Work order: An exact copy of every entry is needed, with no images.

Supplied entries:
□ □ □ □ □

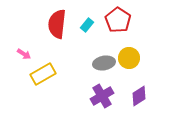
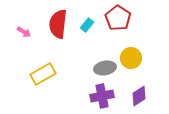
red pentagon: moved 2 px up
red semicircle: moved 1 px right
pink arrow: moved 22 px up
yellow circle: moved 2 px right
gray ellipse: moved 1 px right, 5 px down
purple cross: rotated 20 degrees clockwise
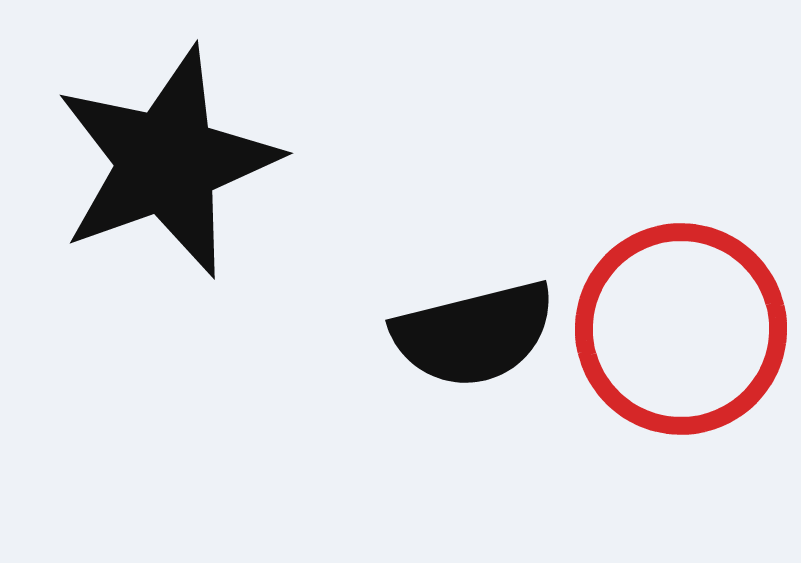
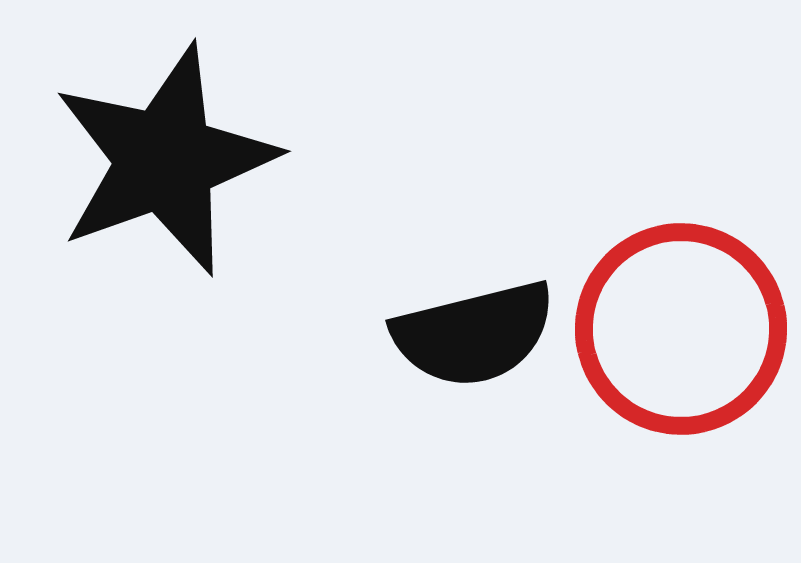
black star: moved 2 px left, 2 px up
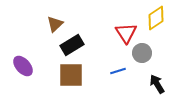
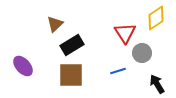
red triangle: moved 1 px left
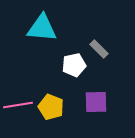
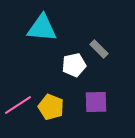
pink line: rotated 24 degrees counterclockwise
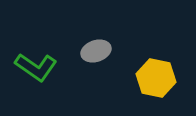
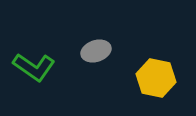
green L-shape: moved 2 px left
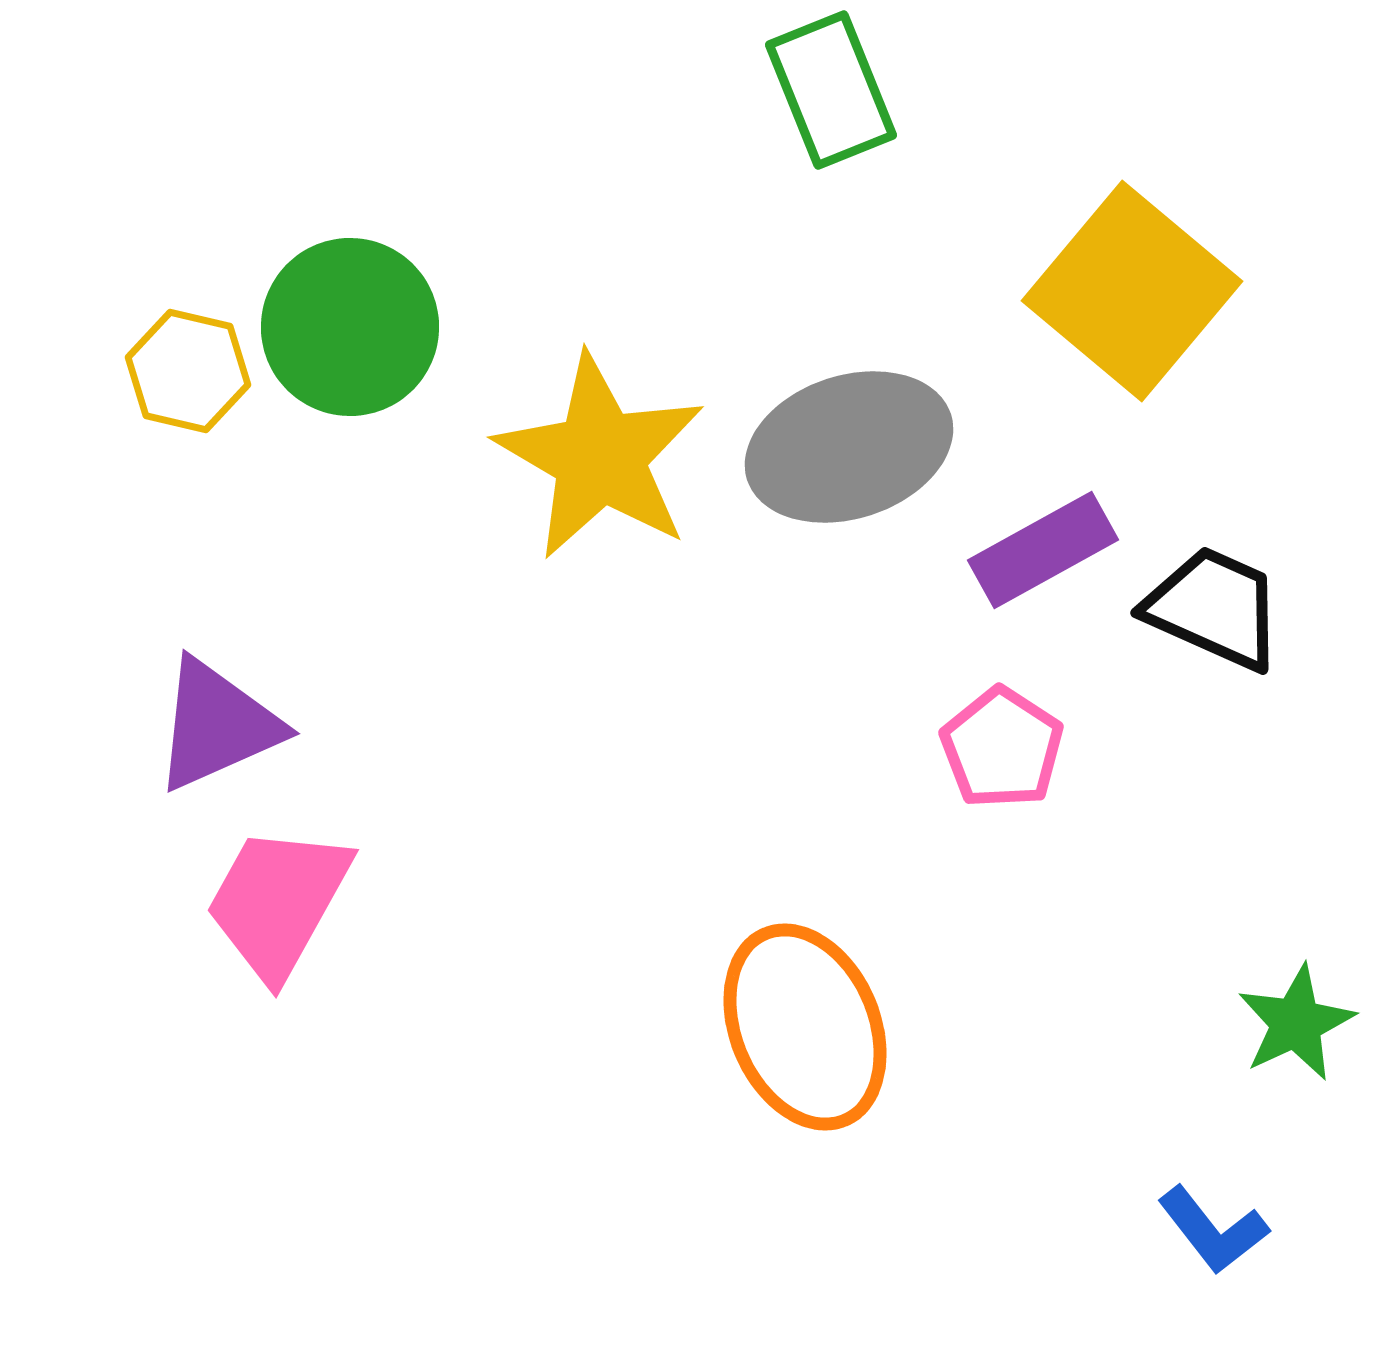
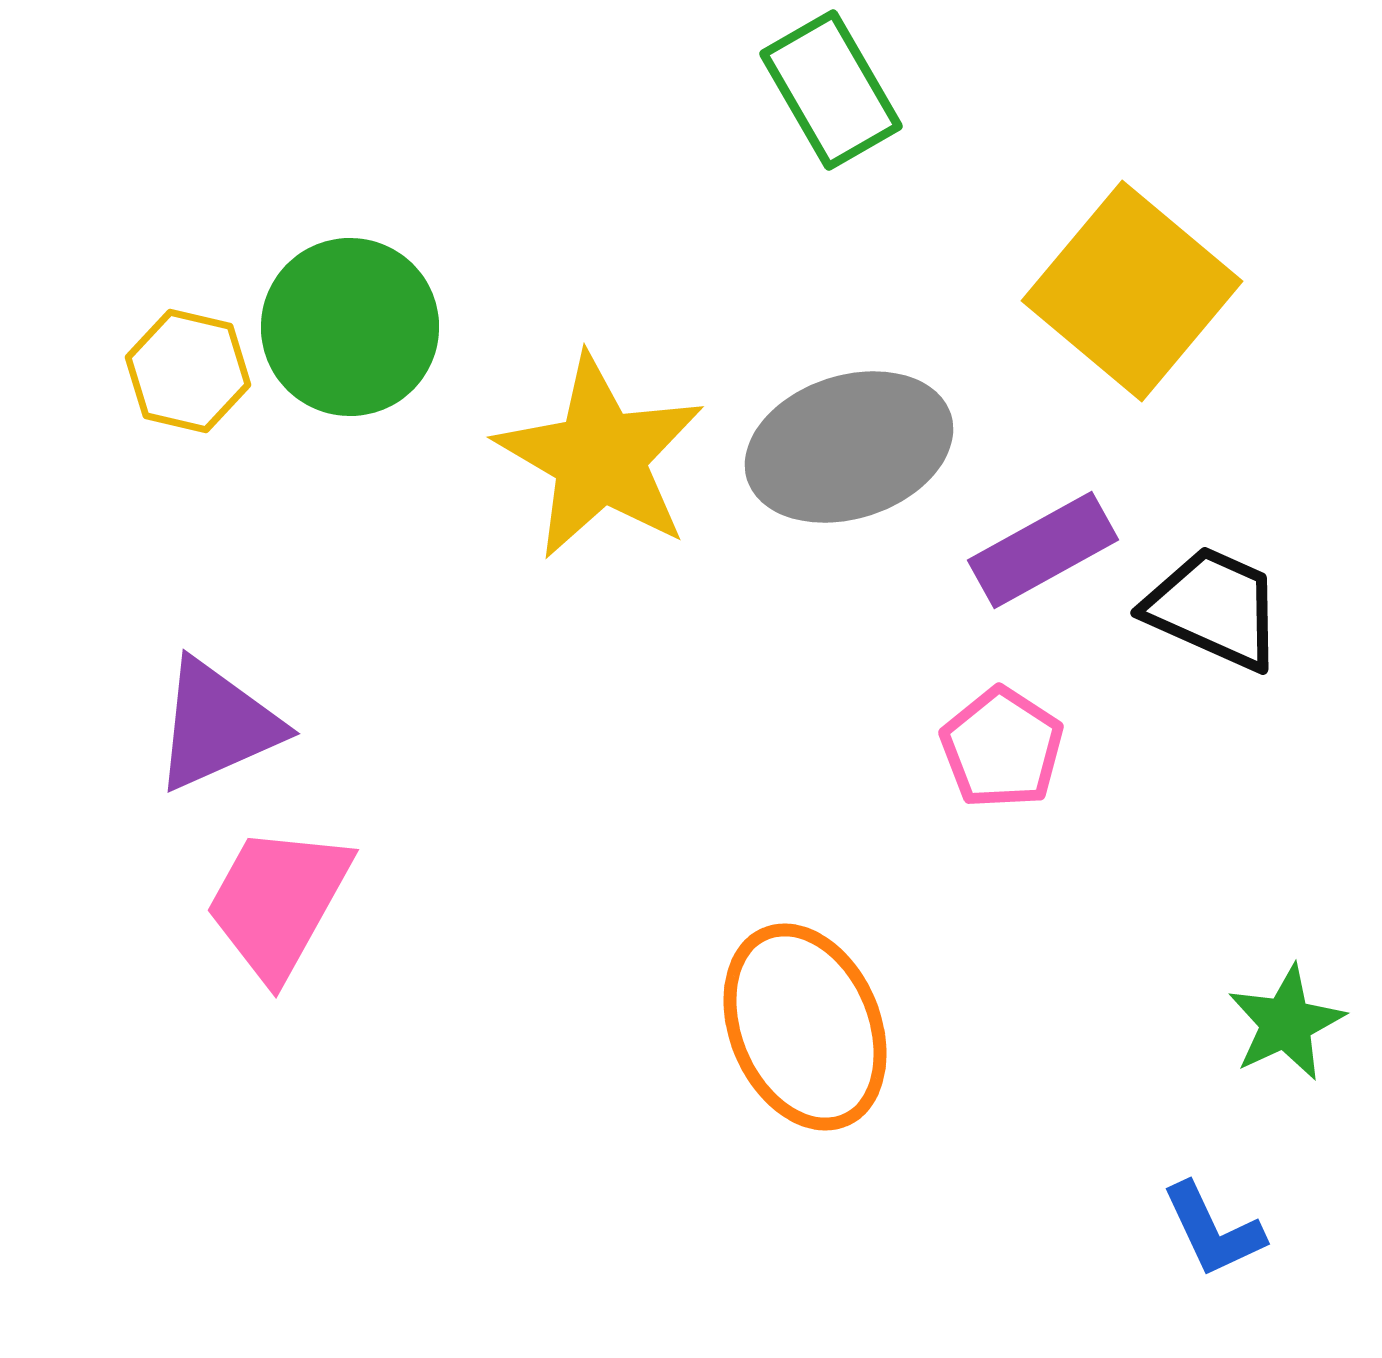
green rectangle: rotated 8 degrees counterclockwise
green star: moved 10 px left
blue L-shape: rotated 13 degrees clockwise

□ □ □ □ □

Solved problem:
red pentagon: moved 2 px up
red semicircle: moved 1 px right
pink arrow: moved 22 px up
yellow circle: moved 2 px right
gray ellipse: moved 1 px right, 5 px down
purple cross: rotated 20 degrees clockwise
black star: moved 2 px left, 2 px up
red triangle: moved 1 px left
pink line: rotated 24 degrees counterclockwise
green L-shape: moved 2 px left
green rectangle: rotated 8 degrees counterclockwise
green star: moved 10 px left
blue L-shape: rotated 13 degrees clockwise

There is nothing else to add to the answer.